What is required: Format the lines below as a JSON list of strings, one string per line. Skip blank lines and any line that only marks a picture.

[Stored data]
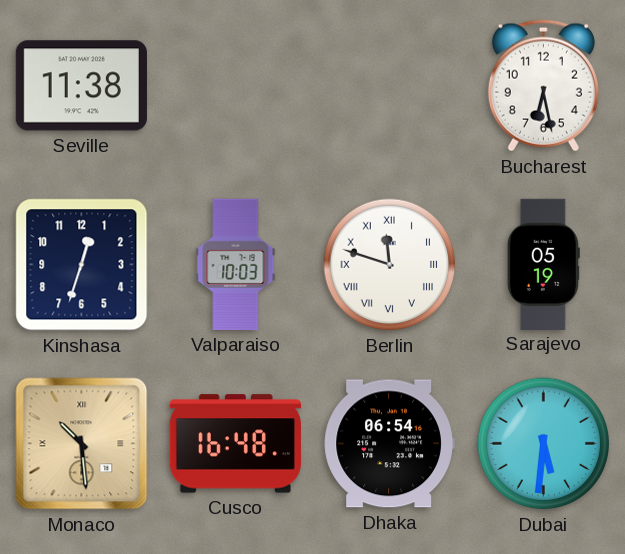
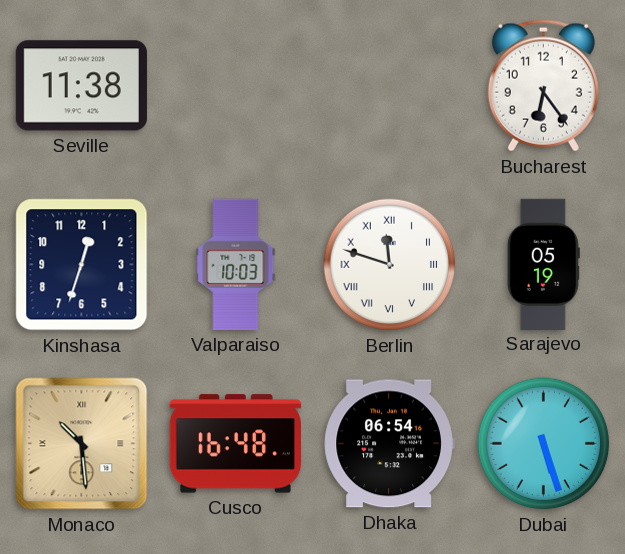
Bucharest: 6:28 -> 6:24
Dubai: 5:31 -> 5:27
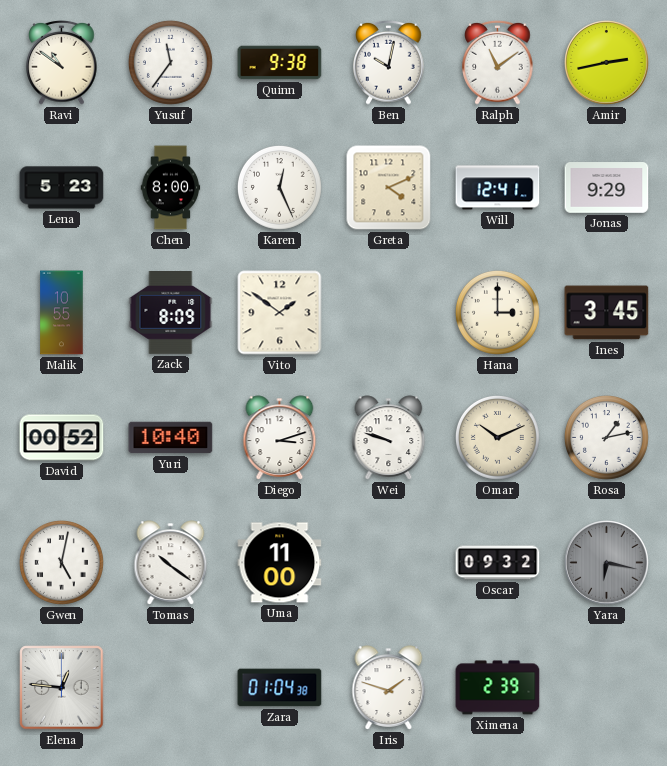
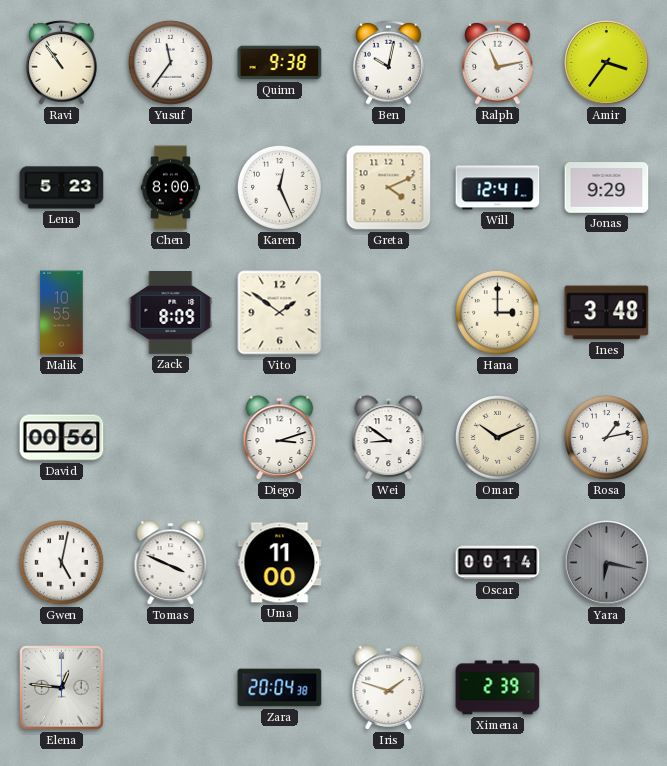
Ravi: 10:51 -> 10:54
Ralph: 11:09 -> 11:13
Amir: 2:43 -> 3:36
Ines: 3:45 -> 3:48
David: 00:52 -> 00:56
Yuri: 10:40 -> none
Wei: 9:48 -> 8:51
Tomas: 10:21 -> 3:49
Oscar: 09:32 -> 00:14
Zara: 01:04 -> 20:04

Answer for this exercise:
[
  "Bucharest: 6:28 -> 6:24",
  "Dubai: 5:31 -> 5:27",
  "Ravi: 10:51 -> 10:54",
  "Ralph: 11:09 -> 11:13",
  "Amir: 2:43 -> 3:36",
  "Ines: 3:45 -> 3:48",
  "David: 00:52 -> 00:56",
  "Yuri: 10:40 -> none",
  "Wei: 9:48 -> 8:51",
  "Tomas: 10:21 -> 3:49",
  "Oscar: 09:32 -> 00:14",
  "Zara: 01:04 -> 20:04"
]